• Data supplied:
*** Begin section ***

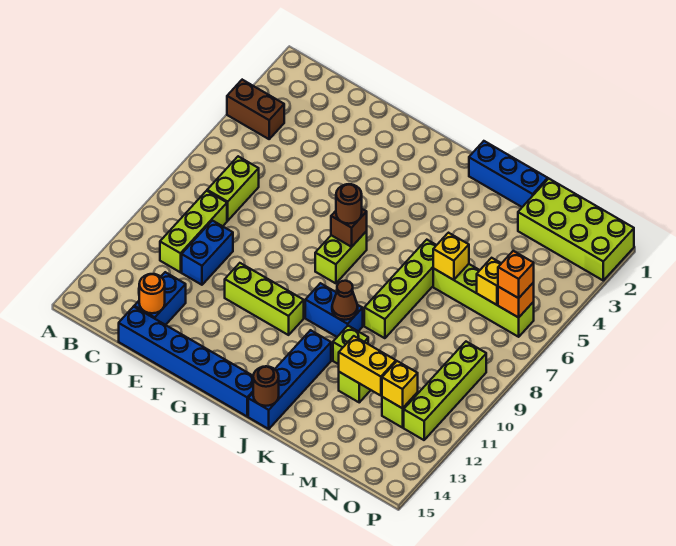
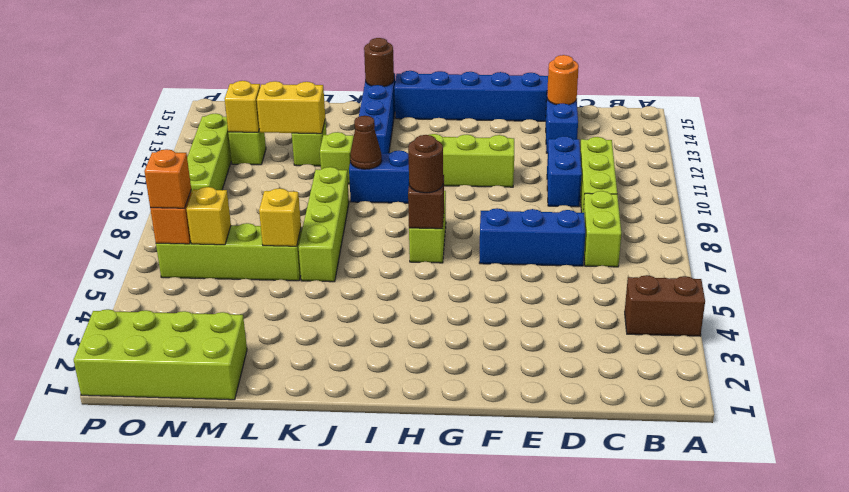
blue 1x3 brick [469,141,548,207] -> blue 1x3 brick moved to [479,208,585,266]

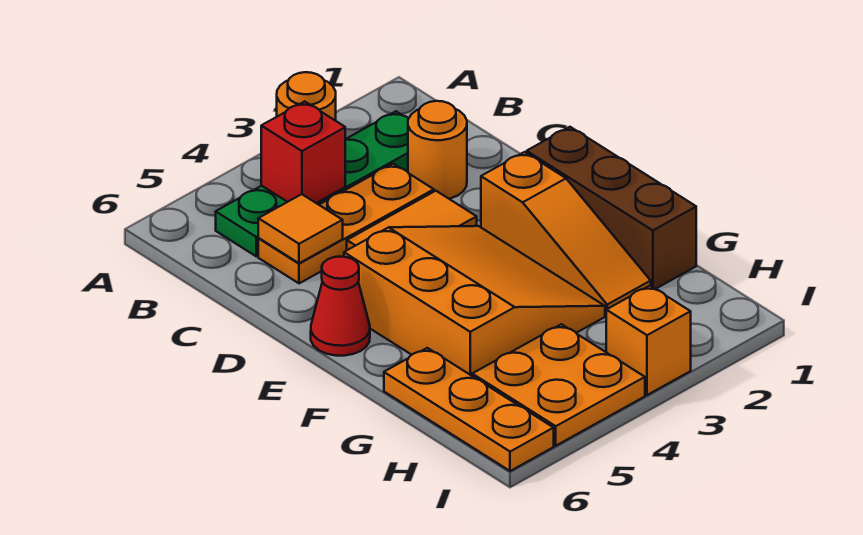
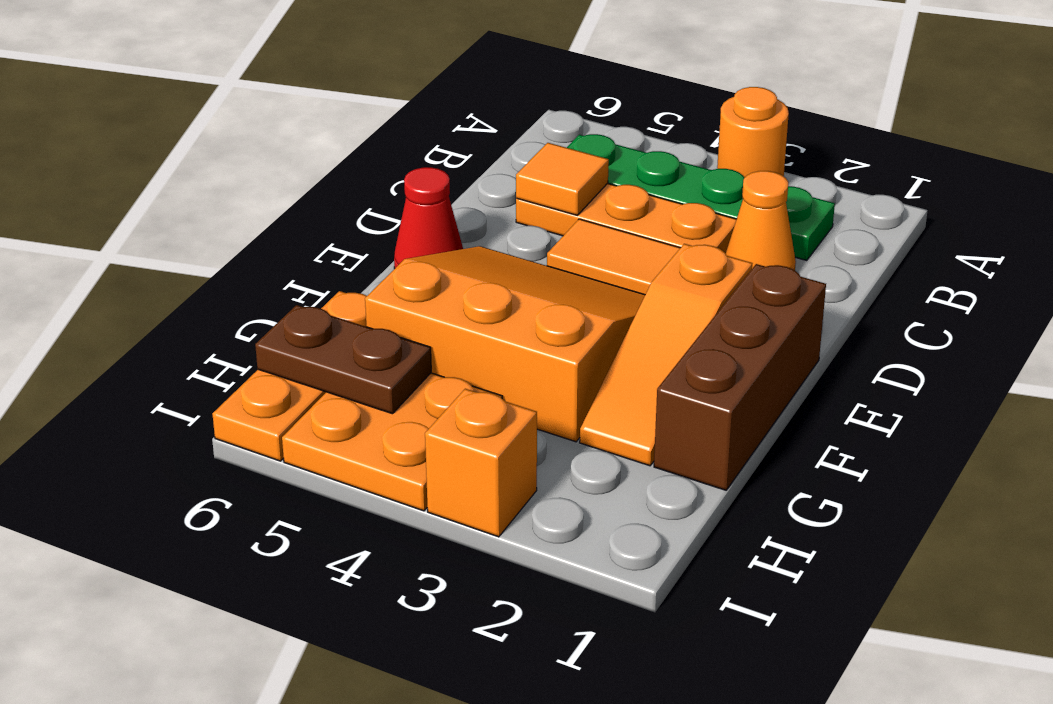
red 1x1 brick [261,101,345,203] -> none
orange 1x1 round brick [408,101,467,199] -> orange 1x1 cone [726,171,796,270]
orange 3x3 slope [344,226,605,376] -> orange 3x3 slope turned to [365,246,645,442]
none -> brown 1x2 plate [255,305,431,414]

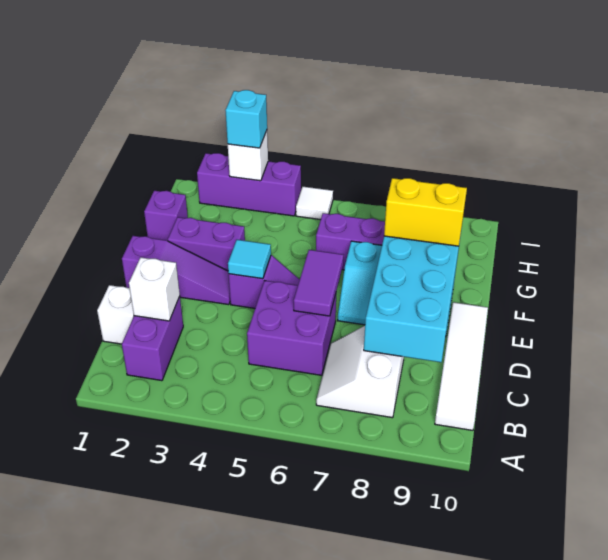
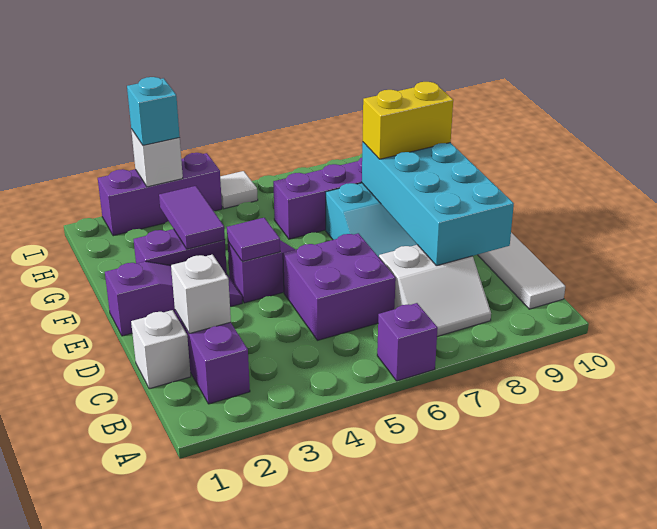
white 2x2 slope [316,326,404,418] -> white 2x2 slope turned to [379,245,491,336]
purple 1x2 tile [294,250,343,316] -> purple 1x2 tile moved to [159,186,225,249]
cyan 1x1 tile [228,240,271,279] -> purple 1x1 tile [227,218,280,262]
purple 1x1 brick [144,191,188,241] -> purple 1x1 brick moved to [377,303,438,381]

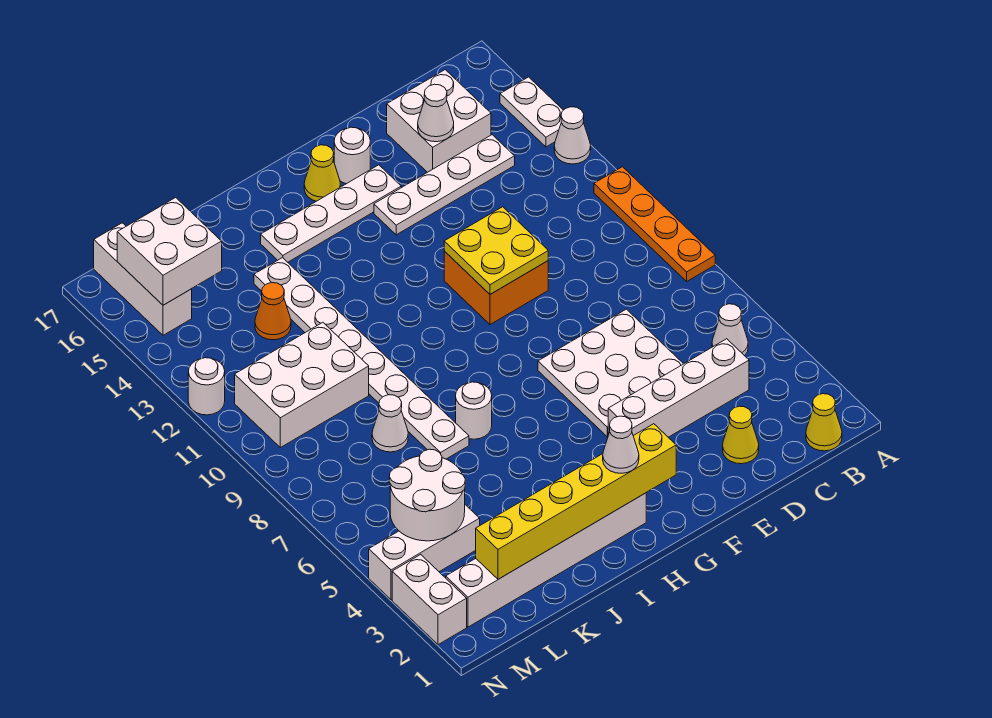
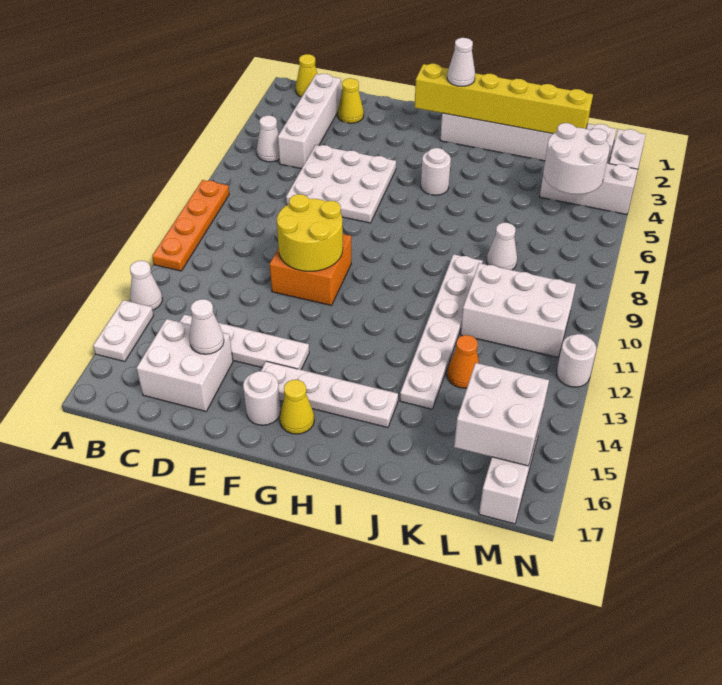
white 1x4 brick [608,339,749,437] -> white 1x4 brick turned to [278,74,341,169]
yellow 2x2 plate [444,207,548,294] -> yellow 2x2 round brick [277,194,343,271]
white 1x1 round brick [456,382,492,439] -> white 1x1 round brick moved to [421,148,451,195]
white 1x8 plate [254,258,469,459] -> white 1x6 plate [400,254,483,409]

*** End section ***

• Goal of the exercise:
An exact repeat of the listing above, pictures excluded, is the answer.

• Solution below:
blue 1x3 brick [469,141,548,207] -> blue 1x3 brick moved to [479,208,585,266]

red 1x1 brick [261,101,345,203] -> none
orange 1x1 round brick [408,101,467,199] -> orange 1x1 cone [726,171,796,270]
orange 3x3 slope [344,226,605,376] -> orange 3x3 slope turned to [365,246,645,442]
none -> brown 1x2 plate [255,305,431,414]

white 2x2 slope [316,326,404,418] -> white 2x2 slope turned to [379,245,491,336]
purple 1x2 tile [294,250,343,316] -> purple 1x2 tile moved to [159,186,225,249]
cyan 1x1 tile [228,240,271,279] -> purple 1x1 tile [227,218,280,262]
purple 1x1 brick [144,191,188,241] -> purple 1x1 brick moved to [377,303,438,381]

white 1x4 brick [608,339,749,437] -> white 1x4 brick turned to [278,74,341,169]
yellow 2x2 plate [444,207,548,294] -> yellow 2x2 round brick [277,194,343,271]
white 1x1 round brick [456,382,492,439] -> white 1x1 round brick moved to [421,148,451,195]
white 1x8 plate [254,258,469,459] -> white 1x6 plate [400,254,483,409]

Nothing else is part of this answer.